Top of Record excerpts

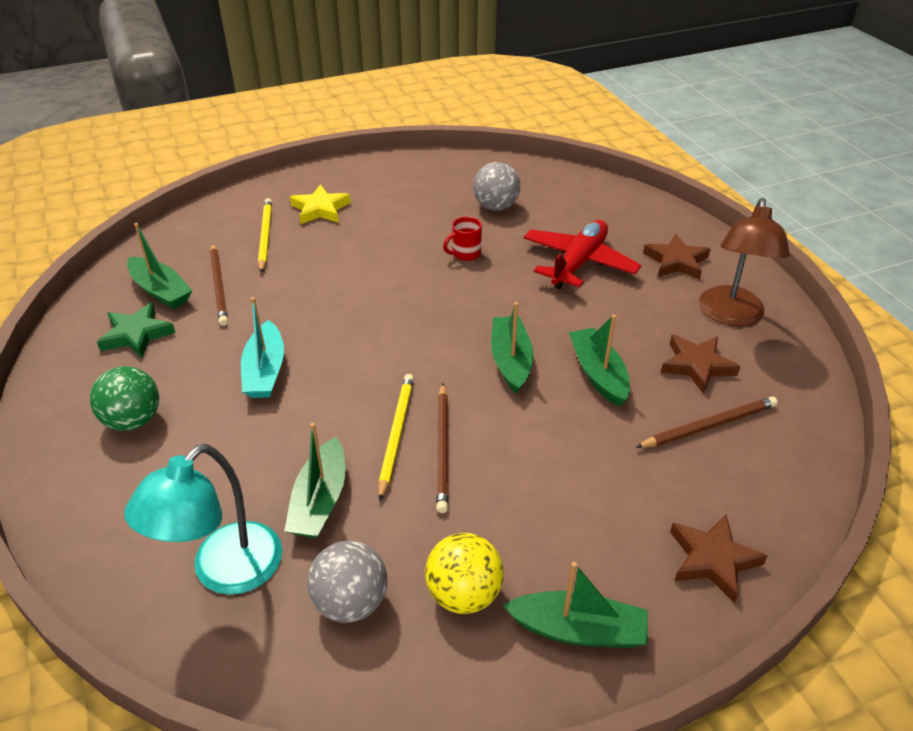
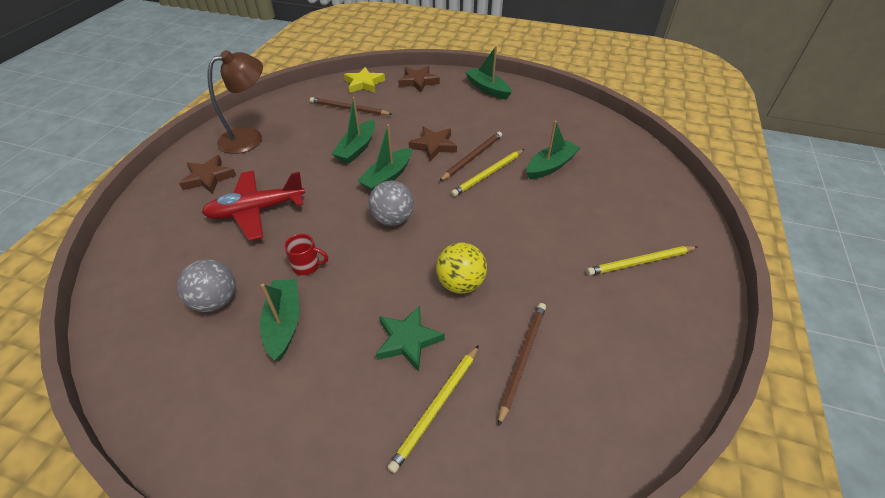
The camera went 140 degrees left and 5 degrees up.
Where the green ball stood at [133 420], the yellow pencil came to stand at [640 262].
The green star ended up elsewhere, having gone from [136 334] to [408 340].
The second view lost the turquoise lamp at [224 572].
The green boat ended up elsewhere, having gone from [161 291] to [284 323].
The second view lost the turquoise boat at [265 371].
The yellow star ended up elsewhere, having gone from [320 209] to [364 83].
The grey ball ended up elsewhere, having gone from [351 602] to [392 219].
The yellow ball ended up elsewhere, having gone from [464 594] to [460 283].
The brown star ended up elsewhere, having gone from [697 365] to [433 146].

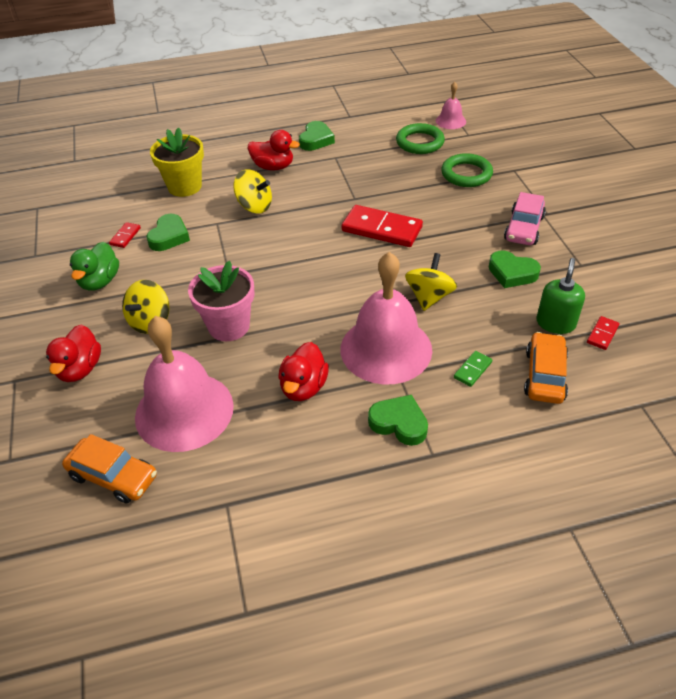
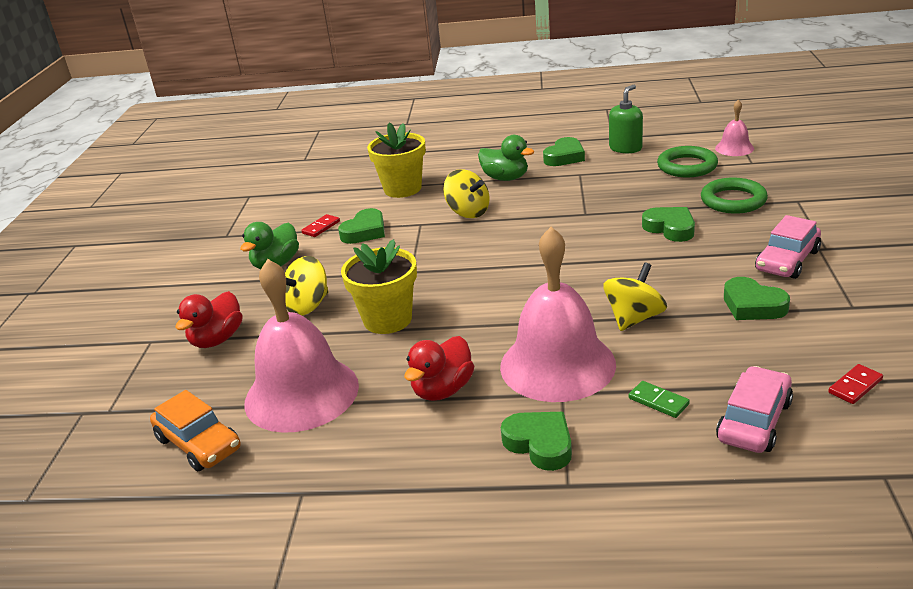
The camera went 20 degrees right and 15 degrees down.
What was the pink flower pot at [229 326] turned into the yellow flower pot at [387 320].
What was the red duck at [273 167] turned into the green duck at [505 178].
The second view lost the red domino at [382 229].
The green domino at [472 370] ended up facing another way, 75 degrees clockwise from before.
What was the orange car at [544 375] turned into the pink car at [754 421].
The green soap dispenser ended up elsewhere, having gone from [555 323] to [625 148].
The second view gained the green heart at [670 228].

Bottom of Record excerpts

Only the lines from the start of the records to the line with "The yellow star" belong in the copy. Print them exactly, minus pictures.

## Answer box
The camera went 140 degrees left and 5 degrees up.
Where the green ball stood at [133 420], the yellow pencil came to stand at [640 262].
The green star ended up elsewhere, having gone from [136 334] to [408 340].
The second view lost the turquoise lamp at [224 572].
The green boat ended up elsewhere, having gone from [161 291] to [284 323].
The second view lost the turquoise boat at [265 371].
The yellow star ended up elsewhere, having gone from [320 209] to [364 83].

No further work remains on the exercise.